**AIM**:
Rewrite every line of the listing below with "counterclockwise" changed to "CCW" and nothing else altered. Leave the pictures out of your version.

+===+

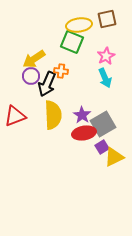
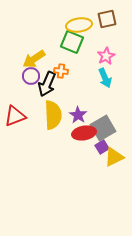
purple star: moved 4 px left
gray square: moved 4 px down
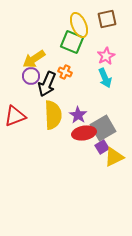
yellow ellipse: rotated 75 degrees clockwise
orange cross: moved 4 px right, 1 px down; rotated 16 degrees clockwise
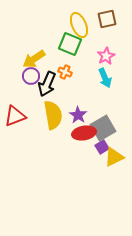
green square: moved 2 px left, 2 px down
yellow semicircle: rotated 8 degrees counterclockwise
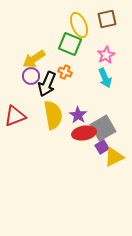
pink star: moved 1 px up
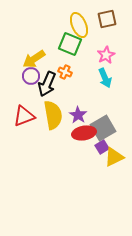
red triangle: moved 9 px right
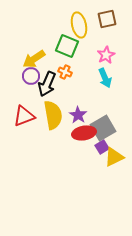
yellow ellipse: rotated 10 degrees clockwise
green square: moved 3 px left, 2 px down
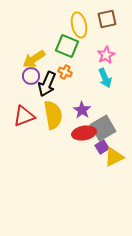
purple star: moved 4 px right, 5 px up
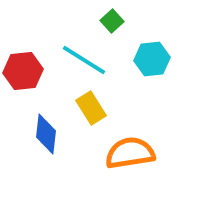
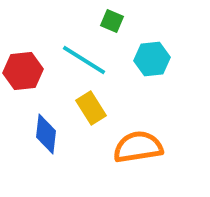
green square: rotated 25 degrees counterclockwise
orange semicircle: moved 8 px right, 6 px up
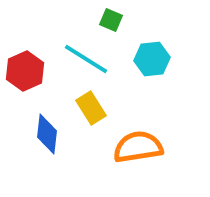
green square: moved 1 px left, 1 px up
cyan line: moved 2 px right, 1 px up
red hexagon: moved 2 px right; rotated 18 degrees counterclockwise
blue diamond: moved 1 px right
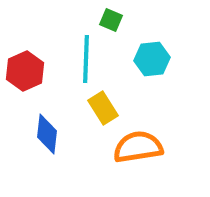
cyan line: rotated 60 degrees clockwise
yellow rectangle: moved 12 px right
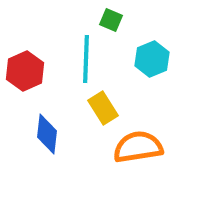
cyan hexagon: rotated 16 degrees counterclockwise
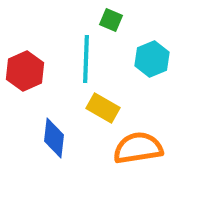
yellow rectangle: rotated 28 degrees counterclockwise
blue diamond: moved 7 px right, 4 px down
orange semicircle: moved 1 px down
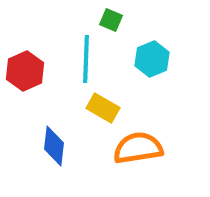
blue diamond: moved 8 px down
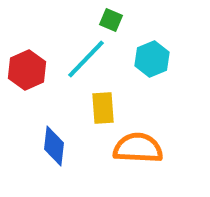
cyan line: rotated 42 degrees clockwise
red hexagon: moved 2 px right, 1 px up
yellow rectangle: rotated 56 degrees clockwise
orange semicircle: rotated 12 degrees clockwise
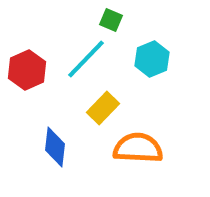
yellow rectangle: rotated 48 degrees clockwise
blue diamond: moved 1 px right, 1 px down
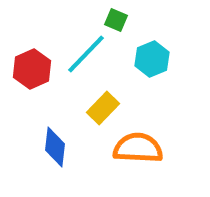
green square: moved 5 px right
cyan line: moved 5 px up
red hexagon: moved 5 px right, 1 px up
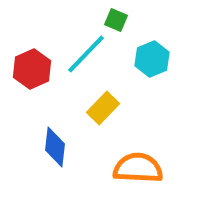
orange semicircle: moved 20 px down
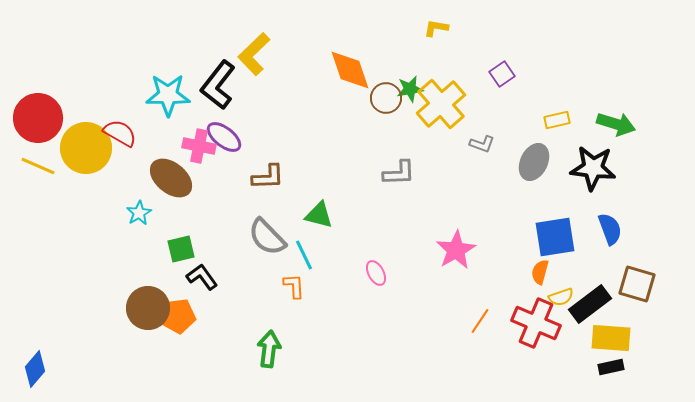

+===+

**EXPECTED ANSWER**:
purple star: moved 4 px left
gray square: moved 4 px down
yellow ellipse: rotated 75 degrees clockwise
orange cross: moved 4 px right, 1 px down; rotated 16 degrees clockwise
green square: moved 2 px left, 2 px down
yellow semicircle: rotated 8 degrees CCW
pink star: moved 1 px up
red triangle: moved 9 px right
yellow ellipse: rotated 10 degrees clockwise
green square: moved 3 px left, 2 px down
purple star: moved 4 px right, 5 px up
green square: rotated 25 degrees CCW
orange semicircle: moved 8 px right, 6 px up
green square: moved 1 px left, 1 px up
cyan line: moved 2 px right, 1 px up
red hexagon: moved 2 px right; rotated 18 degrees CCW
blue diamond: moved 1 px right
cyan line: rotated 60 degrees clockwise
yellow rectangle: moved 12 px right
cyan hexagon: rotated 16 degrees CCW
yellow rectangle: rotated 28 degrees CCW
blue diamond: moved 7 px right, 4 px down
orange semicircle: moved 1 px down
blue diamond: moved 8 px down
cyan line: rotated 42 degrees clockwise
red hexagon: moved 2 px right, 1 px up
yellow rectangle: rotated 56 degrees clockwise
orange semicircle: rotated 12 degrees clockwise
yellow rectangle: rotated 48 degrees clockwise
blue diamond: moved 1 px right, 1 px down
green square: moved 5 px right
cyan line: moved 5 px up
red hexagon: moved 5 px right, 1 px up
orange semicircle: moved 20 px down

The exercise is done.